EXERCISE INPUT -
########

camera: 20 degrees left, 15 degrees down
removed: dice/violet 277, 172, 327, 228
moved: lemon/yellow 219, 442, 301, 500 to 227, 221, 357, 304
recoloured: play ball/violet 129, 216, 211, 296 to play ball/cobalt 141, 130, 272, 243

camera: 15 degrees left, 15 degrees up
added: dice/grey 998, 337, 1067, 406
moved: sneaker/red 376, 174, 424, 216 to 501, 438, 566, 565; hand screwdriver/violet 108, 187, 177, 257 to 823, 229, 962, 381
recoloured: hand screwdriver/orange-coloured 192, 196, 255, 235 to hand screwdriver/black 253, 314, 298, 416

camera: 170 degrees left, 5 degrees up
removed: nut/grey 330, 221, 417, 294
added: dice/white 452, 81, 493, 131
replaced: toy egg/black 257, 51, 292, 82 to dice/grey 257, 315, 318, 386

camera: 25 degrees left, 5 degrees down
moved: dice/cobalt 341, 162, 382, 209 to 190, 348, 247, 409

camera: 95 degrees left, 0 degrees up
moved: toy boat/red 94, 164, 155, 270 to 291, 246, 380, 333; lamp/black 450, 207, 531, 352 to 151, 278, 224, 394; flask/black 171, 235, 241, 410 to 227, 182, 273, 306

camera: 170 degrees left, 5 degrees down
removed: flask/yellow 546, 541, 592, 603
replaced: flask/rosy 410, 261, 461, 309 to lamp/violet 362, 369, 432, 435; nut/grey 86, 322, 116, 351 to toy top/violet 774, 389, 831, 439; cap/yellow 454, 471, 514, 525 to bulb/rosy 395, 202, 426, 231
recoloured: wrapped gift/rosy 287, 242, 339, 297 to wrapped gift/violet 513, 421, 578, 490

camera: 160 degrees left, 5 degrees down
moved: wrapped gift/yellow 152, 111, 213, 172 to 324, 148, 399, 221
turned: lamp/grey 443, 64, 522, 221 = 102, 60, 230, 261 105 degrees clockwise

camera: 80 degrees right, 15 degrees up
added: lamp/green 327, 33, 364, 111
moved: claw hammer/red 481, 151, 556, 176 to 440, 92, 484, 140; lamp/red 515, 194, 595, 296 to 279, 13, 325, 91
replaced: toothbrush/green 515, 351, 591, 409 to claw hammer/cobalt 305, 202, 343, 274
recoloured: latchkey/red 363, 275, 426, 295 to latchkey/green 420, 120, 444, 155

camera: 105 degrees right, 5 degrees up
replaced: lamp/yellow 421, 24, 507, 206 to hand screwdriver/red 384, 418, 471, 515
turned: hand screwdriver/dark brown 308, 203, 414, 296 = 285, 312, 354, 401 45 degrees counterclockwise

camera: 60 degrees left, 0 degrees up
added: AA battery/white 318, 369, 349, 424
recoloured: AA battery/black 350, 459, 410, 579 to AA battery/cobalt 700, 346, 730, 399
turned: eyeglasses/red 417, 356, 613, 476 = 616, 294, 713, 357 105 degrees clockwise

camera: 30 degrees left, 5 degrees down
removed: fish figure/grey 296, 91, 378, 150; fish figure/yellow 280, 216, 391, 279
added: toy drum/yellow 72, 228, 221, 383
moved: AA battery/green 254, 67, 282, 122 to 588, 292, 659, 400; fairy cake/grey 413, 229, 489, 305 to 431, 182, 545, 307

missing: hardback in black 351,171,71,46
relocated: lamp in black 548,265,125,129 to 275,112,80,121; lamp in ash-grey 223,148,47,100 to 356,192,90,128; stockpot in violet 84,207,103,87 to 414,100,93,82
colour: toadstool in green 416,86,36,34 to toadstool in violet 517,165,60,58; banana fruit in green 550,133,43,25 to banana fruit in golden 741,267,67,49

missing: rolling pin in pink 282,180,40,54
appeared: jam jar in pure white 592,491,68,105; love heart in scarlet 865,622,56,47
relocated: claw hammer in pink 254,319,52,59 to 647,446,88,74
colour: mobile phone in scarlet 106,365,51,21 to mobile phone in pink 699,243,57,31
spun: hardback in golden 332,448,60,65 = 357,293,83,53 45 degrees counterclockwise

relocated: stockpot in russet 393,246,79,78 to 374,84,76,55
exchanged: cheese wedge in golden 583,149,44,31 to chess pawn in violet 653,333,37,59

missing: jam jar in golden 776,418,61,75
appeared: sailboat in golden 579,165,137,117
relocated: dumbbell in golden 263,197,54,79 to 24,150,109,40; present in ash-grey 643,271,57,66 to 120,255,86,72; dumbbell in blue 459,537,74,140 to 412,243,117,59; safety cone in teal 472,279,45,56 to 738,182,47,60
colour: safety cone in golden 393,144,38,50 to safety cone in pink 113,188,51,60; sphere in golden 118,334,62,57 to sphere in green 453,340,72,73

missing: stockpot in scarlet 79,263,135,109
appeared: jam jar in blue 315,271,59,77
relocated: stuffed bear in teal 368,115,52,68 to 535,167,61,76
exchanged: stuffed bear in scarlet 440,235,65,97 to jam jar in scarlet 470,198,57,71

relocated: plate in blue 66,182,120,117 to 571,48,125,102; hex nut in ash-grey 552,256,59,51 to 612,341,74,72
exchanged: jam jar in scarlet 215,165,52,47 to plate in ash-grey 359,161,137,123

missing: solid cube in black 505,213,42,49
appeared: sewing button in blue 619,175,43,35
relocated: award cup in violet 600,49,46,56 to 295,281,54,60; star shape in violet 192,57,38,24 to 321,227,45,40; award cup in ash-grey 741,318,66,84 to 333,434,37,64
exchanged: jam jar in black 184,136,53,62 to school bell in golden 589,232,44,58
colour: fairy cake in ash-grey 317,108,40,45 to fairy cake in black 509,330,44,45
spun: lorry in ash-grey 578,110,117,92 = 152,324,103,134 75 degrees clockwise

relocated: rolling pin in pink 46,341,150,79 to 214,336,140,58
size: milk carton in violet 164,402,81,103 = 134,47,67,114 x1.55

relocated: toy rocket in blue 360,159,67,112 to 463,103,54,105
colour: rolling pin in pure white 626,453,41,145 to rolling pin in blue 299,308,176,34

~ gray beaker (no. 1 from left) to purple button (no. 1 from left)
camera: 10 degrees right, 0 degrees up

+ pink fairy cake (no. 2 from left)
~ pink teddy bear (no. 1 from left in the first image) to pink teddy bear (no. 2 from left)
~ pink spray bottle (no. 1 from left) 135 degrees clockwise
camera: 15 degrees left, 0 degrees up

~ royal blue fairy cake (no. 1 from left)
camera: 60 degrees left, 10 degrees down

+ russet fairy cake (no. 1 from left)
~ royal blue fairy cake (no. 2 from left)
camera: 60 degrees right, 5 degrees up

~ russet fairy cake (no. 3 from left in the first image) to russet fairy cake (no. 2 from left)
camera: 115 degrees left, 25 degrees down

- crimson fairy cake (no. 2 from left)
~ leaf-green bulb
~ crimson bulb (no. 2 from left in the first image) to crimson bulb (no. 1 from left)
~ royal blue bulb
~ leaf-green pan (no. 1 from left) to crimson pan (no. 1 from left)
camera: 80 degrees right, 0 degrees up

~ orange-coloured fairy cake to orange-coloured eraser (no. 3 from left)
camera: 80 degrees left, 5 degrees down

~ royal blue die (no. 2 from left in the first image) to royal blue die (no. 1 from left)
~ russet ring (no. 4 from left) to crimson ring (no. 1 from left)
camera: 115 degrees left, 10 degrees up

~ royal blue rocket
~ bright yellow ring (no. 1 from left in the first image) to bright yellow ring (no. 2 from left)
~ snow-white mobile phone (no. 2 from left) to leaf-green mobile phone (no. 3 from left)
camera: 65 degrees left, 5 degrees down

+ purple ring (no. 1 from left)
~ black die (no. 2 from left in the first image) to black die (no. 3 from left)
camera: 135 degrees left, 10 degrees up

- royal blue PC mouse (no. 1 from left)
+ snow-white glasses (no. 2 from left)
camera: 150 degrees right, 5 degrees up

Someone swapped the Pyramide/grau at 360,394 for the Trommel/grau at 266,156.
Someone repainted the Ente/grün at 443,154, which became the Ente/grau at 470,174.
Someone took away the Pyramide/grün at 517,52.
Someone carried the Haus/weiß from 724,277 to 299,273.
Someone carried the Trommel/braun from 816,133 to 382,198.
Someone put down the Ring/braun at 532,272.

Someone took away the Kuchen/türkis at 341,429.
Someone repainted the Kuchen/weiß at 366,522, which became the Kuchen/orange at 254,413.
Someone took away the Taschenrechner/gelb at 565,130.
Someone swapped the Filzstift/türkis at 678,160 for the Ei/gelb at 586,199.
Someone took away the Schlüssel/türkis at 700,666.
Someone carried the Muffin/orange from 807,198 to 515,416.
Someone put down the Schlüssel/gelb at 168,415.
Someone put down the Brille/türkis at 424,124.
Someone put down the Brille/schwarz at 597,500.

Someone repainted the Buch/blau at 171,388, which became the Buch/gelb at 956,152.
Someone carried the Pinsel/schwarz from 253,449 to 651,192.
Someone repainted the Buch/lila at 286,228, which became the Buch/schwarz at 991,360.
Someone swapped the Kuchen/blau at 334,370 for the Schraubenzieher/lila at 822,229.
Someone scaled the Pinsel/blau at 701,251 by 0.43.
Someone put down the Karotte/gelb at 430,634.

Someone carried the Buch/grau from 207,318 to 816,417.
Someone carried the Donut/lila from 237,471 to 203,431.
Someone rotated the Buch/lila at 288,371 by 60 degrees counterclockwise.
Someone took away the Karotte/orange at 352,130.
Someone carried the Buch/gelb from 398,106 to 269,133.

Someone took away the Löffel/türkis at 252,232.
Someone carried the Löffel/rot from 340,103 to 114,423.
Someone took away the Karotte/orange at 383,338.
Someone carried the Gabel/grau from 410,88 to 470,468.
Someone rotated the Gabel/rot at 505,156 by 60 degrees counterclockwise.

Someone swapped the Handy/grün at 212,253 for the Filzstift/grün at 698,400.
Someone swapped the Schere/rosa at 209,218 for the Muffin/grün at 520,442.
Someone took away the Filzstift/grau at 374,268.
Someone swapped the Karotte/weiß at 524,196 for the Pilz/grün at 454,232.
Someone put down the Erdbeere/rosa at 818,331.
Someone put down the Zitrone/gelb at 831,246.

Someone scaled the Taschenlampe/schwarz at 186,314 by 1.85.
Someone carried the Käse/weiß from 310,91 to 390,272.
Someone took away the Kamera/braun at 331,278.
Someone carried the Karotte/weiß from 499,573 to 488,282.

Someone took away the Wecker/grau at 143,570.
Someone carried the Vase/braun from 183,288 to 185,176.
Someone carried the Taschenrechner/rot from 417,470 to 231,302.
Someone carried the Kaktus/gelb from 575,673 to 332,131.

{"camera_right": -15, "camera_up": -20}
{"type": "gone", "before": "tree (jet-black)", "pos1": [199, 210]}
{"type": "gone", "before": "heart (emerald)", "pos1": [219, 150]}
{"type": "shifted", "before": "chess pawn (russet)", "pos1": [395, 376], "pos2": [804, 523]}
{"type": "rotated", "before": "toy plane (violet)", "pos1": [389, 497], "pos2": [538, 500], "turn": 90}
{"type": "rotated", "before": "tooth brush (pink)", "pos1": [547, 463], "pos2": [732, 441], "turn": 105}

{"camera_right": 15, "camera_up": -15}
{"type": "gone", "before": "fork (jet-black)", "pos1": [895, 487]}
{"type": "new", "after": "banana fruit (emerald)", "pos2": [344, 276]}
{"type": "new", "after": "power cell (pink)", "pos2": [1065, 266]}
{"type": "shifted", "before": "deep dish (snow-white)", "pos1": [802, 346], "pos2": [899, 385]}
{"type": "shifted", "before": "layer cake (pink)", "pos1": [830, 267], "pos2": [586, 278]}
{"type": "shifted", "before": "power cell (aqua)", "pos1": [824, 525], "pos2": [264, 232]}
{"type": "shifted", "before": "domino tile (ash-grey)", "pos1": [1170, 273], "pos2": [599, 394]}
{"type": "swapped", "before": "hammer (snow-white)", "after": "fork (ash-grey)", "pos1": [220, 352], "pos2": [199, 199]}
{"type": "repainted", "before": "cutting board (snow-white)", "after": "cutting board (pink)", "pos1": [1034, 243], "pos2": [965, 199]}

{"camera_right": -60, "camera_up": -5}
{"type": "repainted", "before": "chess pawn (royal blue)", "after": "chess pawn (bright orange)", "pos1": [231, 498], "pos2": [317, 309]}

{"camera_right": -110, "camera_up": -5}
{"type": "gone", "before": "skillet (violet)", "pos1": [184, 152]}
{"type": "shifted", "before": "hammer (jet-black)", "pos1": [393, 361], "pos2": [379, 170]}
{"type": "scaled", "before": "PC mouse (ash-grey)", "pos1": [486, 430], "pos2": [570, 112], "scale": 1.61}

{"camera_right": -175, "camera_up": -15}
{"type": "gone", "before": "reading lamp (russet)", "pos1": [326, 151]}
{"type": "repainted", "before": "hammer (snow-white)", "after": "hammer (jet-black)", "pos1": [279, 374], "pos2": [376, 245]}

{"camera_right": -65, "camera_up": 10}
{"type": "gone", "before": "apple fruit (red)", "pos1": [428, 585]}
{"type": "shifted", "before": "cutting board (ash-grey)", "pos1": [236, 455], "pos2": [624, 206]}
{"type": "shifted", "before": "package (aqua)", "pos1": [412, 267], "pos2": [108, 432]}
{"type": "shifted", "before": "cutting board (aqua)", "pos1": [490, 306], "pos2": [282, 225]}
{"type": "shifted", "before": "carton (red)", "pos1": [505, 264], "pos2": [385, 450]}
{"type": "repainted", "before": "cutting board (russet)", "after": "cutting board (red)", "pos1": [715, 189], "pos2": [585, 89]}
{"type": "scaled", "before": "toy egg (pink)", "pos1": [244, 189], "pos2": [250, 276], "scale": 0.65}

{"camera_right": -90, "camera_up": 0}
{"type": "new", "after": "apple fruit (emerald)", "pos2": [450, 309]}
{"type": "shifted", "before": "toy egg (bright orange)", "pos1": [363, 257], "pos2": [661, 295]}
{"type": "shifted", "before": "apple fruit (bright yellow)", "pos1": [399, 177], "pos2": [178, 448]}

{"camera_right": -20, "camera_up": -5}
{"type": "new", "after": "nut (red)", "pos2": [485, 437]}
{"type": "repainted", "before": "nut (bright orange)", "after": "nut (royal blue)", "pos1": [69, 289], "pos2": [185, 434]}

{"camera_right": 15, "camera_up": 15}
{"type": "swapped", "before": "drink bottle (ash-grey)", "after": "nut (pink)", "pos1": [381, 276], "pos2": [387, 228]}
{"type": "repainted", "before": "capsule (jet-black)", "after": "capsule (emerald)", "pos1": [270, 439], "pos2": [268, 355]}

########

EXERCISE REQUIREMENTS - Among the entries above, the lines between the ones containing "Someone took away the Pyramide/grün" and "Someone carried the Trommel/braun", inclusive, are to be transcribed exactly. No other line is to be given.

RESPONSE FOR THIS EXERCISE -
Someone took away the Pyramide/grün at 517,52.
Someone carried the Haus/weiß from 724,277 to 299,273.
Someone carried the Trommel/braun from 816,133 to 382,198.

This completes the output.